Top of Data for the task
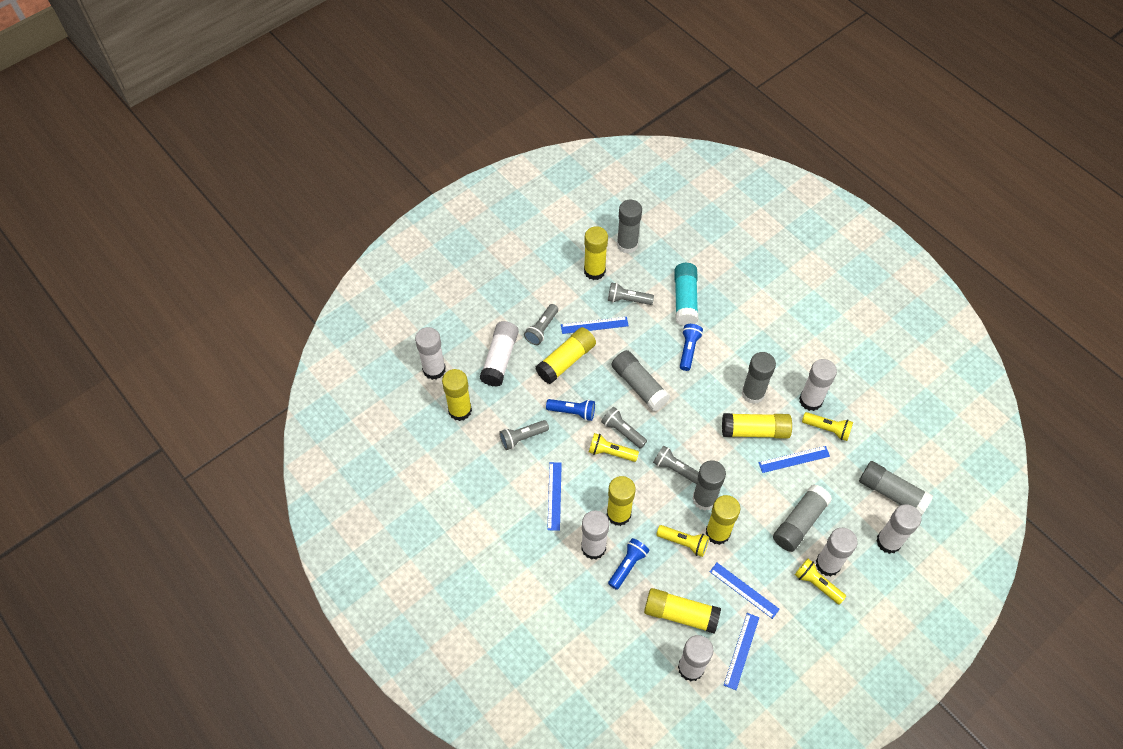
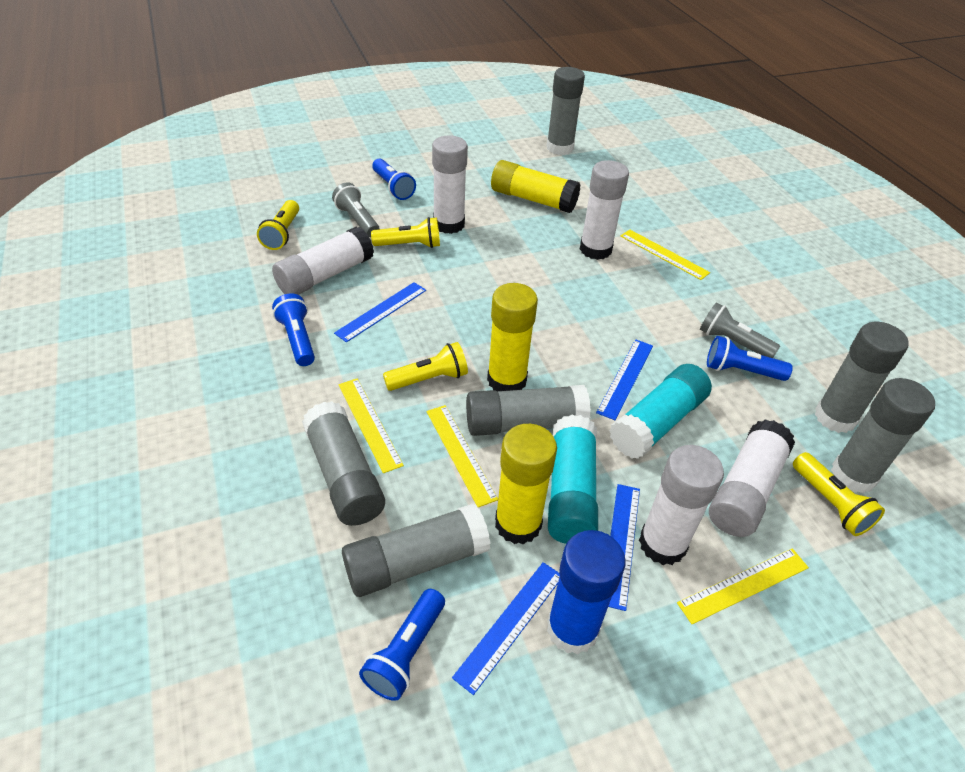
blue flashlight: 3 -> 4
blue glue stick: 0 -> 1
blue ruler: 5 -> 4
grey flashlight: 5 -> 2
turquoise glue stick: 1 -> 2
white glue stick: 7 -> 5
yellow glue stick: 7 -> 3
yellow ruler: 0 -> 4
Bottom of Data for the task
■ Assignment: Only lines containing the string "flashlight" are needed. Pull each of them out of the records above.

■ Exercise response:
blue flashlight: 3 -> 4
grey flashlight: 5 -> 2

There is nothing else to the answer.